(Dataset items)
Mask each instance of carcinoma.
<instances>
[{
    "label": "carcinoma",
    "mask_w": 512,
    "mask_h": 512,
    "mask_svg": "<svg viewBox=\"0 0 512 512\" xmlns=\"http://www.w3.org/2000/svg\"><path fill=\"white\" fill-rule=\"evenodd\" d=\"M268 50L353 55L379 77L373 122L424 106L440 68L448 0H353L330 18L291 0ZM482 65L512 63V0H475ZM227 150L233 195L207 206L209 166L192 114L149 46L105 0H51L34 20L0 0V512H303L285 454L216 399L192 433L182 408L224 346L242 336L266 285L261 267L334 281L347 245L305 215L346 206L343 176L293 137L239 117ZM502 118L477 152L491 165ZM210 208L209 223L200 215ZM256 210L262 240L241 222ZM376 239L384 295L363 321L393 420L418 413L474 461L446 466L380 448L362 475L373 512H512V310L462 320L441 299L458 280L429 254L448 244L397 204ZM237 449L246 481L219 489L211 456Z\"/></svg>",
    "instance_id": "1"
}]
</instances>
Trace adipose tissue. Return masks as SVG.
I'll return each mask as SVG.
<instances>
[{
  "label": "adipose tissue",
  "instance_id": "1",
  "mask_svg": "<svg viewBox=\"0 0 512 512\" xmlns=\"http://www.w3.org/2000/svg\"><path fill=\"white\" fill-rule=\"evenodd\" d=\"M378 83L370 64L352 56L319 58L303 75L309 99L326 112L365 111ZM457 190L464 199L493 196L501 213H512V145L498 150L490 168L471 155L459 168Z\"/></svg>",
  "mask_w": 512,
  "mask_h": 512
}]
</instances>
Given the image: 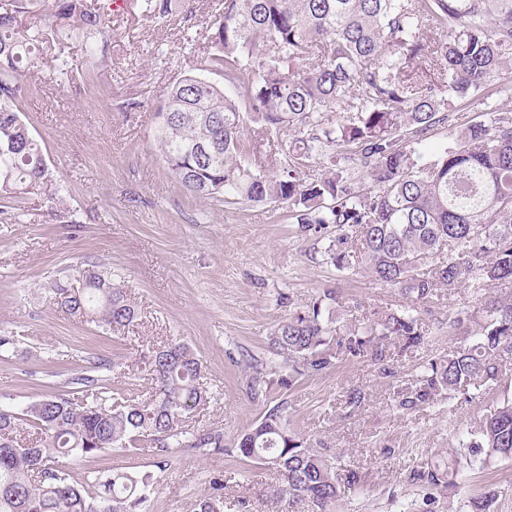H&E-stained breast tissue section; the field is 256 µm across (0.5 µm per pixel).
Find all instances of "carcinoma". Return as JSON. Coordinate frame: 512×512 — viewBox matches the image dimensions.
<instances>
[{
  "label": "carcinoma",
  "mask_w": 512,
  "mask_h": 512,
  "mask_svg": "<svg viewBox=\"0 0 512 512\" xmlns=\"http://www.w3.org/2000/svg\"><path fill=\"white\" fill-rule=\"evenodd\" d=\"M43 0H11L0 11V213L24 209L38 192L50 207L59 187L40 142L17 112L23 73L38 68L47 44L58 85L72 79L71 45L108 57L112 9L103 0H57L52 20L38 24ZM185 0H143L144 12L167 18ZM199 70L218 71L236 93L198 75L178 78L158 112L157 143L169 169L191 194L228 204H277L293 223L316 234L332 227L325 263L353 272L351 254L406 305L374 312L339 336L332 327L341 296L326 290L289 314L268 338L288 373L268 377L255 361L247 388L267 399L302 376L322 375L344 358H386L384 341L414 354L426 344L418 307L443 289L468 287L480 297L492 284L512 285V111L486 106L482 119L457 113L492 95L512 63V0H224ZM331 112H345L340 123ZM267 141L259 164L244 127ZM448 139L427 150L432 131ZM288 138H282L283 134ZM321 173L306 177L311 164ZM55 282L60 308L101 328L137 317L118 275L80 272ZM512 352V300H492L487 319L446 357L419 367L394 399L409 413L464 387L499 378L498 357ZM143 362L154 381L144 400L129 399L93 375L72 379L79 398L48 395L22 412L0 409V512H146L148 473L114 470L82 484L59 467L68 456H94L143 441L159 456L174 450L182 418L207 399L202 362L178 342L151 348ZM284 403L270 408L237 442L240 455L276 470L265 501L302 512H336L358 484L341 479L332 457L288 428ZM33 429L32 437L20 428ZM512 458V401L487 410L448 453L410 475L448 486L480 454ZM215 481L196 512H224Z\"/></svg>",
  "instance_id": "1"
}]
</instances>
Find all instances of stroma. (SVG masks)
I'll return each instance as SVG.
<instances>
[{
  "label": "stroma",
  "instance_id": "35a3bbf8",
  "mask_svg": "<svg viewBox=\"0 0 512 512\" xmlns=\"http://www.w3.org/2000/svg\"><path fill=\"white\" fill-rule=\"evenodd\" d=\"M215 6L216 0H189L173 18L138 9L113 17L107 65L74 48L76 76L65 87L26 74L18 110L43 146L62 203L54 211L33 195L17 216L0 214V335L15 339L0 353V406L19 412L44 396L69 393L71 379L89 370L147 397L153 382L143 352L181 341L201 359L208 387L205 404L183 421L181 447L166 457L146 447L63 459L73 480L115 469L148 472L149 512H195L218 476L227 500L244 497L253 512H264L257 492L278 475L238 457L235 444L281 401L291 430L335 456L338 473H359L338 512H459L485 495L493 498V512H512V459L474 464L449 488L409 478L411 470L447 459L486 406L512 399L510 353L497 383L481 388L479 397L459 392L410 413L396 411L393 400L412 380L417 360L400 354L392 340L386 365L344 359L326 374L275 390L271 399L250 397L247 359L268 358L267 338L289 306L336 290L345 305L335 323L342 335L371 311L396 310L404 300L366 273L343 275L323 264L324 239L301 231L286 210L194 196L169 170L155 147L163 93L195 72ZM188 33L195 37L189 48ZM93 266L122 275L138 310L132 324L105 330L54 304L51 287L61 271ZM284 295L291 304L281 303ZM511 296L512 287L492 285L482 299L466 288L433 297L420 309L428 332L420 358L456 350L483 322L488 300ZM456 314L464 326L452 331L448 319ZM353 389L363 394L360 405L347 401ZM207 432L222 434L223 451L194 447Z\"/></svg>",
  "mask_w": 512,
  "mask_h": 512
}]
</instances>
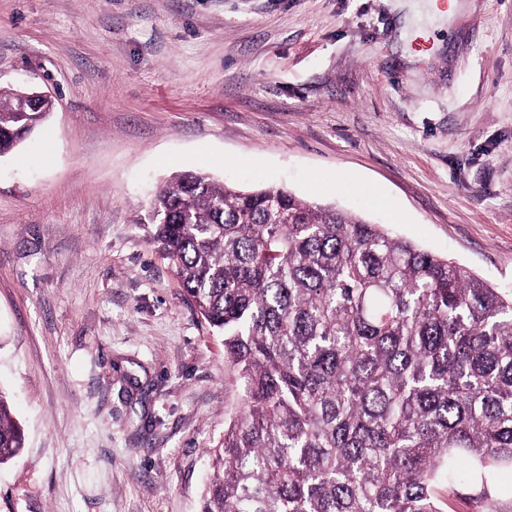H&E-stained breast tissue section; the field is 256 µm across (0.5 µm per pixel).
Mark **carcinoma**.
<instances>
[{
	"label": "carcinoma",
	"instance_id": "obj_1",
	"mask_svg": "<svg viewBox=\"0 0 512 512\" xmlns=\"http://www.w3.org/2000/svg\"><path fill=\"white\" fill-rule=\"evenodd\" d=\"M0 91V157L50 112ZM143 223L224 340L239 394L200 512H443L462 474L479 512L512 469V293L359 214L281 186L173 174ZM24 434L0 390V465Z\"/></svg>",
	"mask_w": 512,
	"mask_h": 512
}]
</instances>
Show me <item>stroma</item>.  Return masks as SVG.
I'll return each instance as SVG.
<instances>
[{"label":"stroma","mask_w":512,"mask_h":512,"mask_svg":"<svg viewBox=\"0 0 512 512\" xmlns=\"http://www.w3.org/2000/svg\"><path fill=\"white\" fill-rule=\"evenodd\" d=\"M0 0V512H200L238 406L140 223L205 171L364 214L512 291V0ZM17 89L0 91V157L11 155L20 143L32 132L42 127L50 112L49 104L42 100L53 97L46 91H23L18 103L20 112L14 104L18 99ZM27 111V112H26ZM23 448V431L12 417L9 397L0 389V465L17 457Z\"/></svg>","instance_id":"1"}]
</instances>
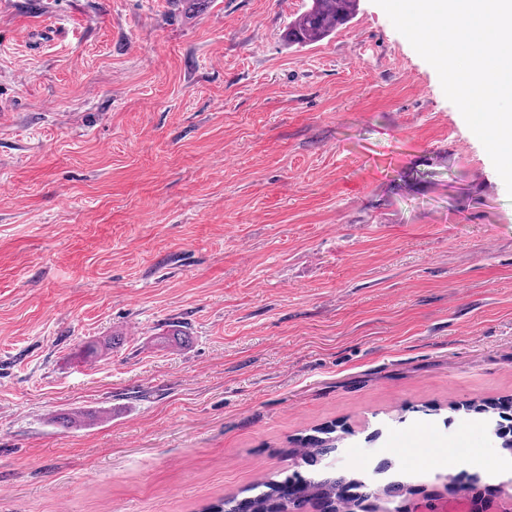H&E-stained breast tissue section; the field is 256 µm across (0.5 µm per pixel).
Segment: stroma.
Instances as JSON below:
<instances>
[{
  "instance_id": "35a3bbf8",
  "label": "stroma",
  "mask_w": 512,
  "mask_h": 512,
  "mask_svg": "<svg viewBox=\"0 0 512 512\" xmlns=\"http://www.w3.org/2000/svg\"><path fill=\"white\" fill-rule=\"evenodd\" d=\"M307 3L0 0V512H200L330 427L498 512L512 197L374 0ZM358 1L310 0L311 4L288 24V45L303 48L321 42L354 18Z\"/></svg>"
}]
</instances>
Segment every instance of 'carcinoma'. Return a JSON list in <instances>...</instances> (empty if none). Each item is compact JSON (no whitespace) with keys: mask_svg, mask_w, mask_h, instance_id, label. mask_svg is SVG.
Wrapping results in <instances>:
<instances>
[{"mask_svg":"<svg viewBox=\"0 0 512 512\" xmlns=\"http://www.w3.org/2000/svg\"><path fill=\"white\" fill-rule=\"evenodd\" d=\"M358 0H310L304 11L288 24V44L306 47L321 42L349 23L357 12ZM341 437L329 429L322 437L299 440L291 455L313 467L308 473L292 470L281 481H263V490L244 499L223 498L206 506L205 512H363L360 504L373 499L395 498L405 485L392 480L383 485L362 478L338 475L320 466L334 452Z\"/></svg>","mask_w":512,"mask_h":512,"instance_id":"obj_1","label":"carcinoma"}]
</instances>
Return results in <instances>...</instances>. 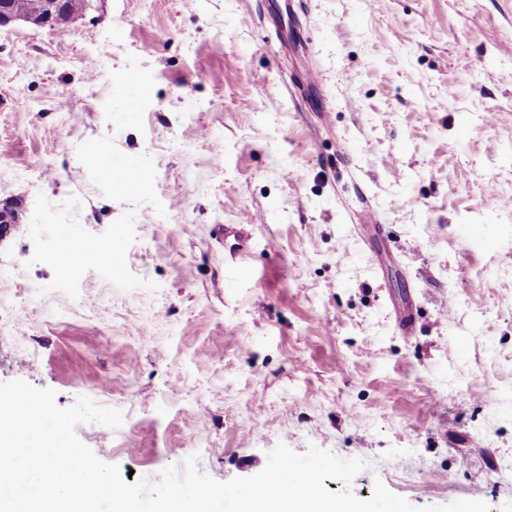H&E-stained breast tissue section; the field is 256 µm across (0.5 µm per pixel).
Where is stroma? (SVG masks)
I'll return each mask as SVG.
<instances>
[{
  "instance_id": "1",
  "label": "stroma",
  "mask_w": 512,
  "mask_h": 512,
  "mask_svg": "<svg viewBox=\"0 0 512 512\" xmlns=\"http://www.w3.org/2000/svg\"><path fill=\"white\" fill-rule=\"evenodd\" d=\"M98 145L151 181H105ZM1 210L0 382L120 410L76 434L133 481L192 455L250 477L283 443L364 460L363 500L512 512V0H94L1 28ZM65 225L119 243L123 279L62 262Z\"/></svg>"
}]
</instances>
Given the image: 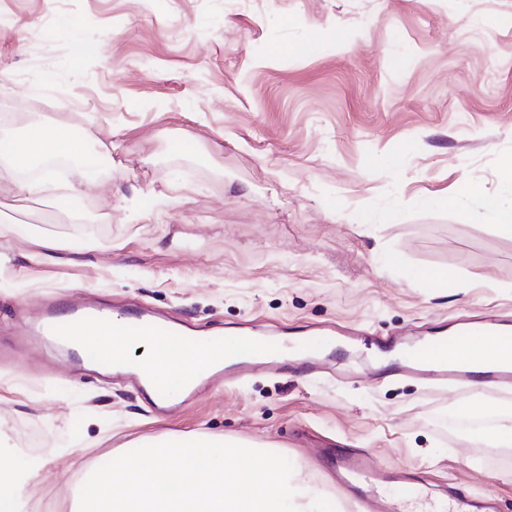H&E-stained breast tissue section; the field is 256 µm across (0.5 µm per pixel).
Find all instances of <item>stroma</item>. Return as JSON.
<instances>
[{
	"mask_svg": "<svg viewBox=\"0 0 512 512\" xmlns=\"http://www.w3.org/2000/svg\"><path fill=\"white\" fill-rule=\"evenodd\" d=\"M0 105L16 111L0 139L47 115L88 129L104 166L78 223V164L38 198L0 180V221L16 227L0 239V460L41 465L23 512H71L81 464L210 435L289 458L336 512L357 508L323 448L371 451L401 505L450 485L512 512V460L441 426L451 395L417 380L364 381L340 353L308 378L214 381L156 420L136 389L21 334L62 294L292 340L511 320L512 238L477 200L422 201L466 180L504 191L512 0H0ZM40 233L66 249L31 261ZM416 268L447 270V285ZM13 429L42 447H15Z\"/></svg>",
	"mask_w": 512,
	"mask_h": 512,
	"instance_id": "obj_1",
	"label": "stroma"
}]
</instances>
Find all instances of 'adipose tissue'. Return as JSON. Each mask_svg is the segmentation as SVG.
<instances>
[{"label":"adipose tissue","instance_id":"1","mask_svg":"<svg viewBox=\"0 0 512 512\" xmlns=\"http://www.w3.org/2000/svg\"><path fill=\"white\" fill-rule=\"evenodd\" d=\"M84 133L54 124L49 118L33 119L23 135L13 141V150L0 152V178L11 176L12 172L28 169L39 164L44 158L72 157L83 149ZM500 173L507 195H487L473 182L464 183L462 198H478L486 214L490 215L499 235L512 237V154L500 159ZM67 346L77 353L95 347L121 364L131 355H138L140 362L151 367L162 376L171 388H178L182 378L192 372H208L212 364L222 359L224 345L212 344L202 339L191 344H181L164 337H142L134 335L126 320L112 322L101 328L88 325L74 332Z\"/></svg>","mask_w":512,"mask_h":512}]
</instances>
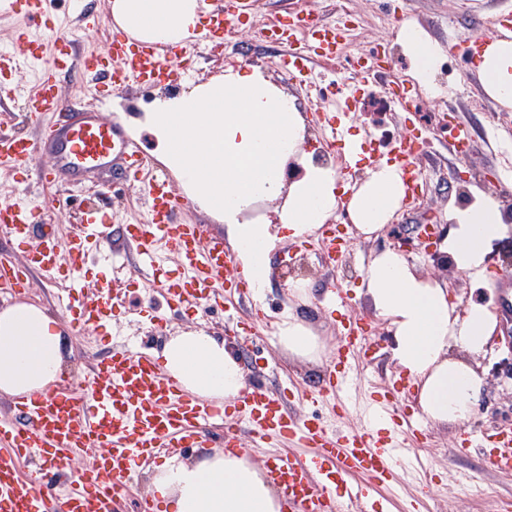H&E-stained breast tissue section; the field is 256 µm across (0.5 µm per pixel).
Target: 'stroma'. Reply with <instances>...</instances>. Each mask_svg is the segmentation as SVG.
Returning a JSON list of instances; mask_svg holds the SVG:
<instances>
[{
  "label": "stroma",
  "instance_id": "obj_1",
  "mask_svg": "<svg viewBox=\"0 0 512 512\" xmlns=\"http://www.w3.org/2000/svg\"><path fill=\"white\" fill-rule=\"evenodd\" d=\"M351 9L359 19L353 33L354 49L368 50L379 47L396 61L405 78H412L413 64L399 40V24L421 28L442 49L441 61L447 62L445 70L435 71L434 83L439 91L457 86L455 101L457 120L467 126L476 138L477 151L468 160L456 163L450 158L446 145L451 138L449 130L436 128L429 137L428 159L436 164L437 172L431 173L424 217L437 222L440 236L448 234V214L454 209H465L486 193L487 173L497 164L493 150L499 139L512 140V108L490 104L475 66L465 64L446 51L448 32L455 29L466 34H489L497 23L512 15V0H349ZM103 75L60 78V88L68 97L93 104L101 112L120 118L127 130L136 136L147 135L149 153L154 160H161L164 143L153 132V102H138L135 111H128L122 96L102 89ZM481 101V108H474V101ZM28 193L46 199L48 205L41 212V220L57 225L60 233H67L78 223L80 208L78 195L43 185L37 180L17 182L15 176L0 172V196ZM347 237L357 243L354 262L356 275L343 283L351 296L349 312L367 320L374 329L380 348L374 358L359 367L361 386L359 396L368 399L378 384L402 377L403 372L391 361L394 345L391 327L376 317L372 301L364 292L363 275L374 257L387 249L396 248L388 228L376 234L364 235L356 225L345 227ZM310 235L284 239L275 244L269 254V283L261 304L266 315L284 321L294 317L304 322L318 336L320 352L309 359L291 353L279 345L276 335L268 330L246 337L225 336L223 311H178L165 316L162 324H154L139 317L134 306L140 294L132 288L122 306L113 312L112 325L94 331L93 350H86L80 336H67L62 346V375L81 381L89 363L107 355L113 345L126 343L146 346L153 355H160L166 342L175 335L188 331H203L224 339L242 369L245 380L262 375L267 388L295 384L301 390L312 391L319 387L321 378L341 341L337 333L341 312L322 303L326 292V272L316 268L304 281V294L293 293L292 284L282 277V264L289 253L305 251ZM493 262L484 272L471 276L458 273V290L465 301H477L497 307L495 282L499 268L512 265V239L496 242L491 252ZM494 345L481 357L479 371L486 387L472 419L462 426L425 423L424 445L420 454L425 455L428 469L425 474L410 476L399 474L392 483L381 487L374 501L376 512H492L493 500L498 496L512 498V476H502L490 470L486 460L477 454L451 457L461 431L512 423V340H506L502 329L493 333ZM480 474L482 493L465 492L456 487L453 478L460 473Z\"/></svg>",
  "mask_w": 512,
  "mask_h": 512
}]
</instances>
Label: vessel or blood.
Instances as JSON below:
<instances>
[{
    "label": "vessel or blood",
    "instance_id": "obj_1",
    "mask_svg": "<svg viewBox=\"0 0 512 512\" xmlns=\"http://www.w3.org/2000/svg\"><path fill=\"white\" fill-rule=\"evenodd\" d=\"M48 0H24L27 21L10 51L0 52V104L19 91L22 64L42 63L41 76L28 96L31 135H0V169L24 178L36 174L46 185L111 189L114 181L137 177L144 212L137 221L112 224L107 214L83 210L80 224L59 237L53 225L37 220L44 204L29 197L0 198V232L19 246L25 257L13 263L0 259V287L24 293L34 274L65 288V319L79 334L112 323V304L120 287L109 279L97 281L93 299L83 297L82 277L88 254L121 255L134 248L141 271L158 270L164 258L175 261L166 279L153 281L141 312L158 316L160 306L175 309L223 307L231 298H245L248 283L236 253L209 225L190 223L182 215L193 205L164 174L151 173L144 137L132 136L124 124L98 109L66 97L57 72H104L115 93L161 86L180 89L195 78L187 66L205 45L223 40L233 47L240 40L281 49V73L289 80L321 79L323 68L337 57L342 32L338 20L305 9L270 16L262 25L241 29L252 16L256 0H201L207 25L195 36L171 45L146 42L129 33H115L112 17L88 13L85 0H70L84 32L107 29L102 52L86 55L72 36L46 40L32 33L41 26ZM385 54L361 53L351 67L358 77L344 99L345 109L358 103L362 87L388 80ZM390 96L401 114L404 135L392 146H380L398 170L405 209L416 207V191L425 190L422 160L428 148L423 130L412 121L417 105L406 80H388ZM315 124L337 147L342 168L356 165L346 145L347 129L329 112L313 113ZM451 126L449 151L455 160L470 158L476 142L470 129L446 113ZM41 168H34L37 159ZM317 243L328 266L349 252L332 224L322 225ZM337 348L320 391L311 404L329 399L341 412L358 406L354 388L356 365L374 345L369 324L350 317L341 324ZM396 385L385 386L379 398L362 407L358 427L333 429L318 418L288 412L292 389L274 394L262 384L244 389L233 404L221 405L187 392L154 357L119 345L94 360L81 382L65 381L55 389L15 399L9 418L0 419V512H46L47 499L61 498L65 512H117L129 493L132 476L163 448H203L220 441L236 452L243 437L267 450L266 469L283 502V512H368L375 490L391 482L398 469L422 466L417 453L420 421L400 411ZM98 454L86 467L74 460L86 449ZM478 450L493 471L512 473V425L501 424L480 434L463 435L457 450ZM40 461L30 481L20 476V463Z\"/></svg>",
    "mask_w": 512,
    "mask_h": 512
}]
</instances>
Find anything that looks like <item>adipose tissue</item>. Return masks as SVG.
<instances>
[{
    "label": "adipose tissue",
    "mask_w": 512,
    "mask_h": 512,
    "mask_svg": "<svg viewBox=\"0 0 512 512\" xmlns=\"http://www.w3.org/2000/svg\"><path fill=\"white\" fill-rule=\"evenodd\" d=\"M111 14L125 31L170 43L189 37L204 22L196 0H113ZM400 42L415 65V77L432 92L440 52L417 28H403ZM477 71L486 93L512 104V41L491 43ZM155 125L169 144L165 162L198 196L222 214L238 244L255 292L267 284V254L276 237L268 224L246 219L256 202L276 206L289 237L325 223L338 202V175L305 164L287 182L288 161L301 150L302 119L292 97L258 69L230 68L222 79L159 104ZM402 184L394 167L382 164L359 185L351 213L372 233L390 223L400 207ZM445 251L456 270L480 268L493 241L508 231L499 206L478 205L450 215ZM378 317L394 329L391 359L419 383L418 402L433 423L465 424L484 388L473 359L484 356L495 329L487 307L449 301L446 286L422 278L398 254L376 257L363 278ZM64 336L58 321L26 303L0 312V391L28 396L58 381ZM165 370L203 398L229 400L244 387L242 371L225 343L203 332L172 338L161 353ZM153 485L168 512H281L262 473L245 458L216 454L195 464L167 462Z\"/></svg>",
    "instance_id": "adipose-tissue-1"
}]
</instances>
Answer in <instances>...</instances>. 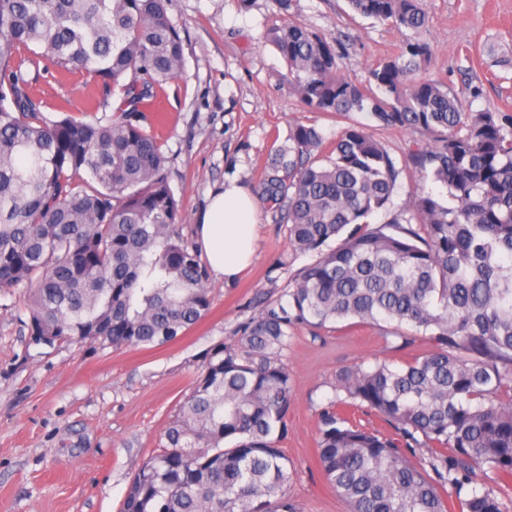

GOAL:
Please copy exactly the lines from the one containing "Find anything that" through the last line of the records above, both included, and leave out any pictures.

SOLUTION TO THIS TASK:
Find anything that looks like <item>adipose tissue</item>. Return masks as SVG.
<instances>
[{
    "label": "adipose tissue",
    "mask_w": 512,
    "mask_h": 512,
    "mask_svg": "<svg viewBox=\"0 0 512 512\" xmlns=\"http://www.w3.org/2000/svg\"><path fill=\"white\" fill-rule=\"evenodd\" d=\"M111 14L125 31L170 43L189 37L204 22L196 0H113ZM400 42L415 65V77L432 92L440 52L417 28H403ZM477 71L486 93L512 104V41L491 43ZM155 125L169 144L165 162L198 196L222 214L238 244L255 292L267 284V254L276 237L268 224L246 219L256 202L276 206L289 237L325 223L338 202V175L305 164L287 182L288 161L301 150L302 119L292 97L258 69L230 68L222 79L159 104ZM402 184L394 167L382 164L359 185L351 213L372 233L390 223L400 207ZM445 251L456 270L480 268L493 241L508 231L499 206L478 205L450 215ZM378 317L394 329L391 359L419 383L418 402L433 423L465 424L484 388L473 359L484 356L495 329L487 307L449 301L446 286L422 278L398 254L376 257L363 278ZM64 336L58 321L26 303L0 312V391L28 396L58 381ZM165 370L203 398L229 400L244 387L242 371L225 343L203 332L172 338L161 353ZM153 485L168 512H281L262 473L245 458L216 454L195 464L167 462Z\"/></svg>",
    "instance_id": "adipose-tissue-1"
}]
</instances>
Answer in <instances>...</instances>. 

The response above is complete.